Examine the records and identify each line that includes the string "white". Copy those lines.

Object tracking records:

%%

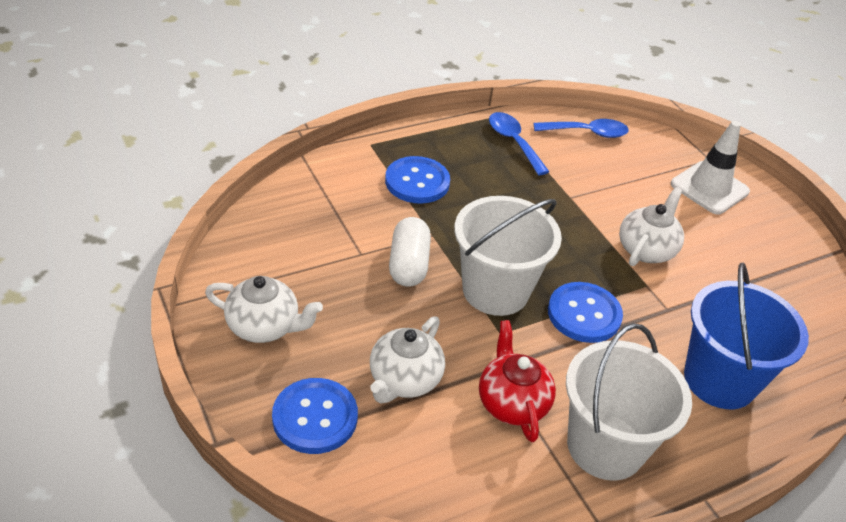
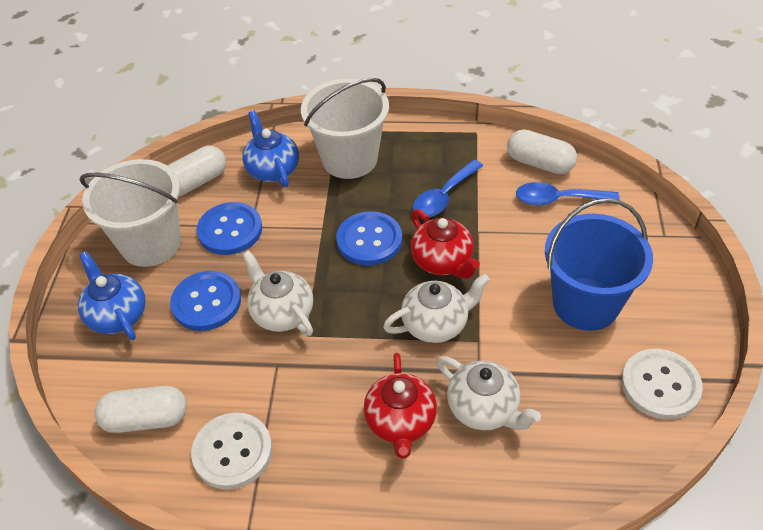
blue teapot: 0 -> 2
red teapot: 1 -> 2
white button: 0 -> 2
white capsule: 1 -> 3
white traffic cone: 1 -> 0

%%

### The completed task
white button: 0 -> 2
white capsule: 1 -> 3
white traffic cone: 1 -> 0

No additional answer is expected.